---------- MATERIAL TO PROCESS ----------

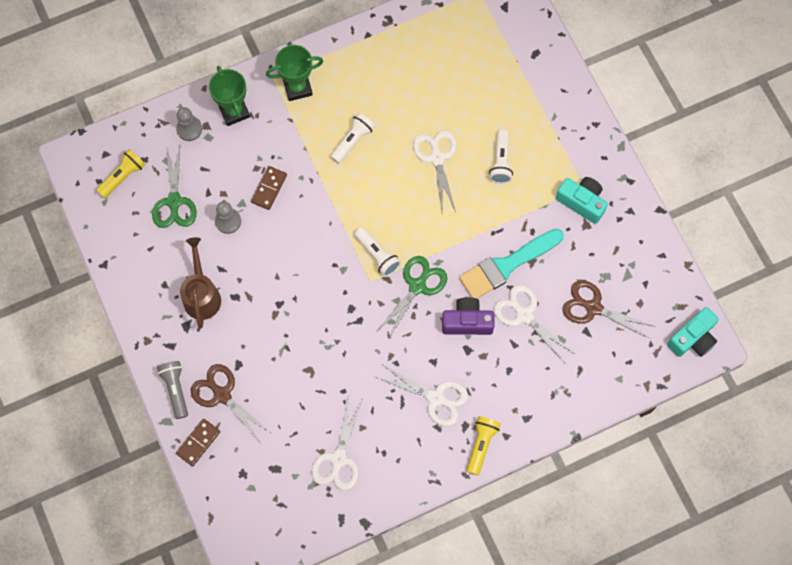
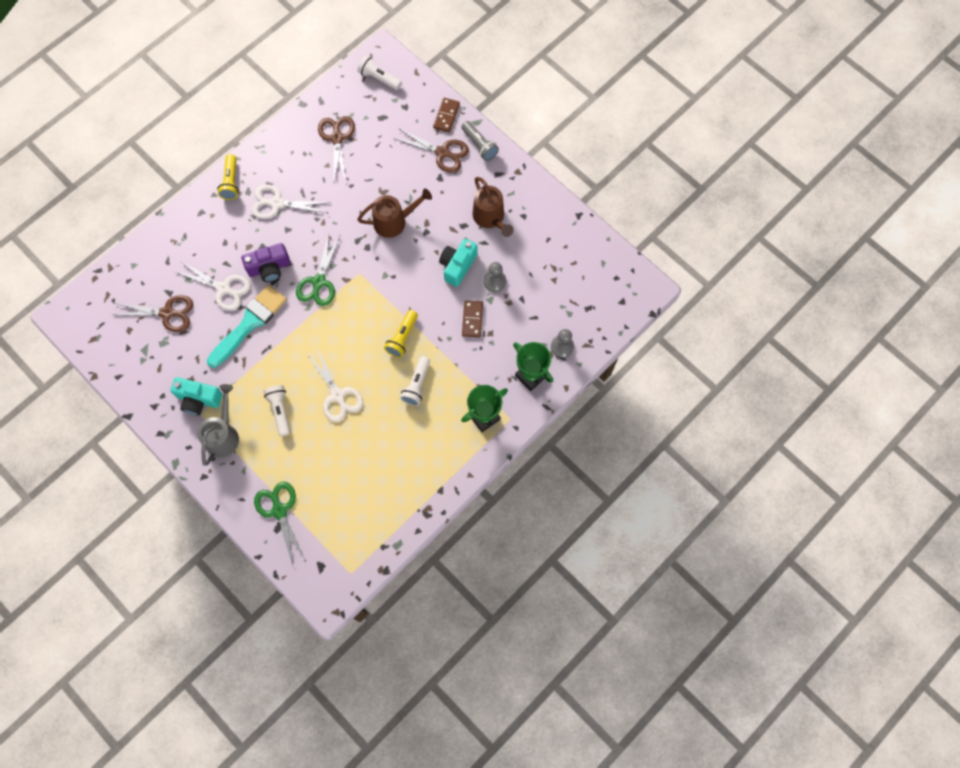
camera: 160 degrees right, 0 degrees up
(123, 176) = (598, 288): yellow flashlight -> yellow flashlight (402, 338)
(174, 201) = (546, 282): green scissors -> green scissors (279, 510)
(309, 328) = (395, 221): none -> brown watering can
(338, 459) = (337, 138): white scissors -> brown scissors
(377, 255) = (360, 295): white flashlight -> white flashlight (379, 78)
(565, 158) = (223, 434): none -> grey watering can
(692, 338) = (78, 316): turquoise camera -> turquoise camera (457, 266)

----------
---------- MATERIAL TO PROCESS ----------

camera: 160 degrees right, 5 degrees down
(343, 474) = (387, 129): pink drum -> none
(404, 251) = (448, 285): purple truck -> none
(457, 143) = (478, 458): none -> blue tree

----------
---------- MATERIAL TO PROCESS ----------

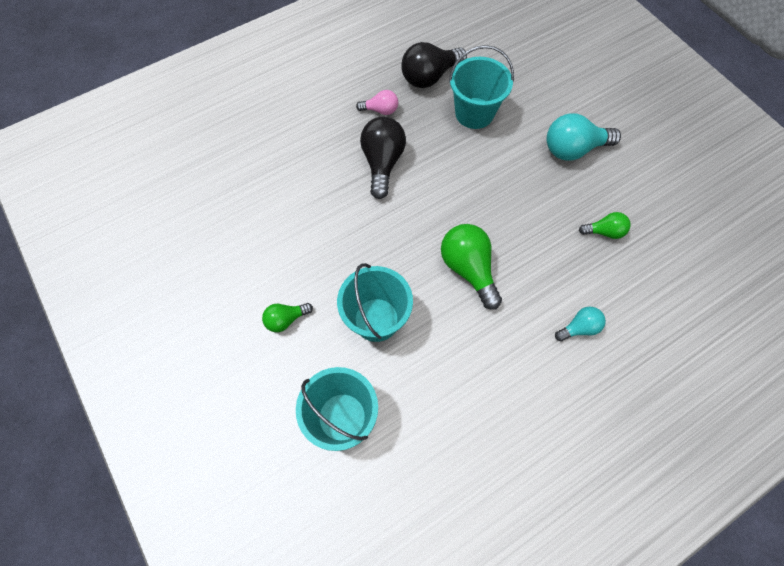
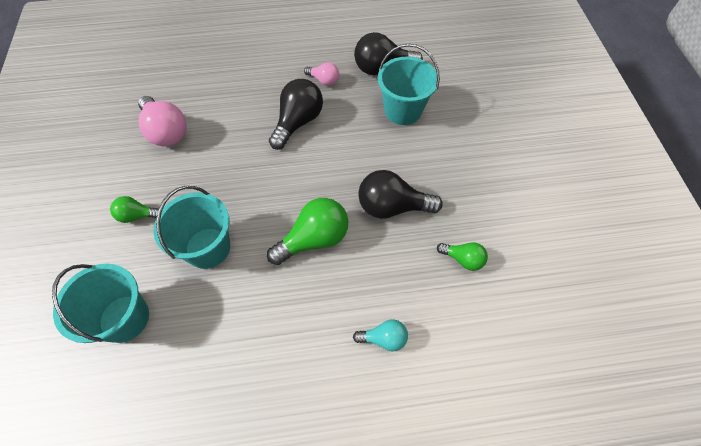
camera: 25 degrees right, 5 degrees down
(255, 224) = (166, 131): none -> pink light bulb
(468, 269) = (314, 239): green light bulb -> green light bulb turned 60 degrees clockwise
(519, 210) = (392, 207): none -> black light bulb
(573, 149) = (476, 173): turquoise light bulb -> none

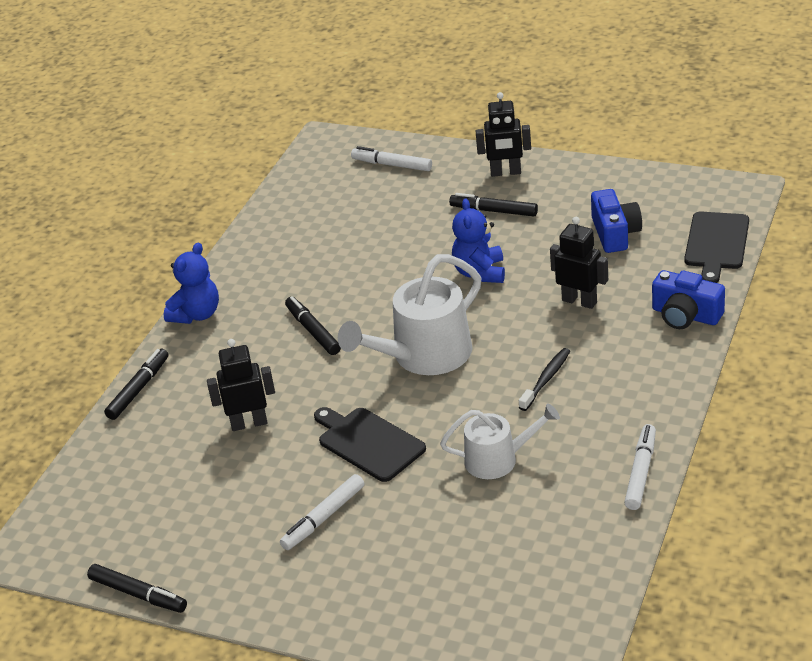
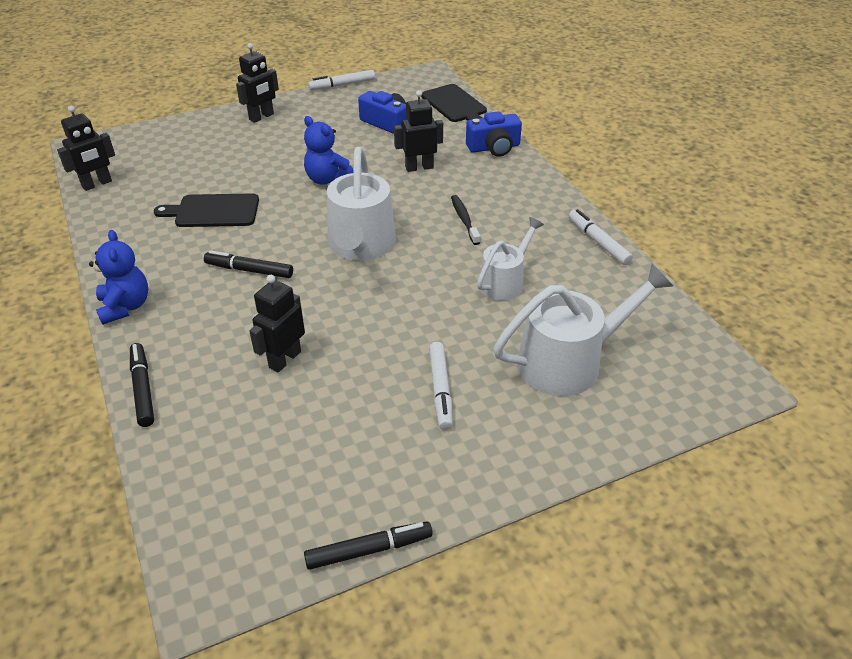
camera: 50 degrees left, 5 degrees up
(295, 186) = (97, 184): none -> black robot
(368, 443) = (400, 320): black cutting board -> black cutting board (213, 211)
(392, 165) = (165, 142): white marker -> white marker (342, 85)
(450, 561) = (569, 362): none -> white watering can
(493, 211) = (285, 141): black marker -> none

----------

### WHAT THE TASK REQUIRES:
In the entries above, how many lines include the word "degrees"? Give only that number.

### RESPONSE:
5